YOUR TASK:
Reproduce verbatim all of the data given below, but do not carry over the images.

GIVEN INFORMATION:
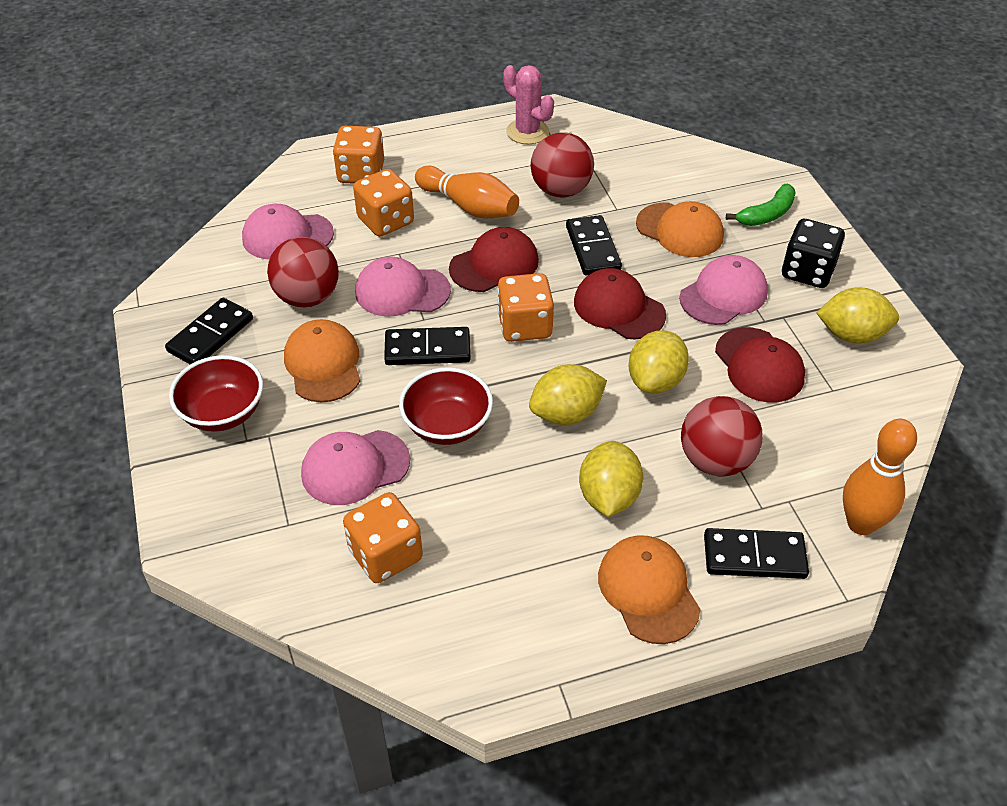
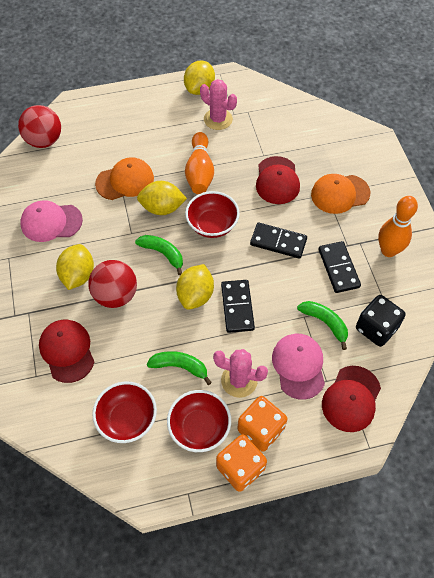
black domino: 4 -> 3
green banana: 1 -> 3
orange cap: 3 -> 2
orange dice: 4 -> 2
pink cactus: 1 -> 2
pink cap: 4 -> 2
red ball: 3 -> 2
red bowl: 2 -> 3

ANSWER AREA:
black domino: 4 -> 3
green banana: 1 -> 3
orange cap: 3 -> 2
orange dice: 4 -> 2
pink cactus: 1 -> 2
pink cap: 4 -> 2
red ball: 3 -> 2
red bowl: 2 -> 3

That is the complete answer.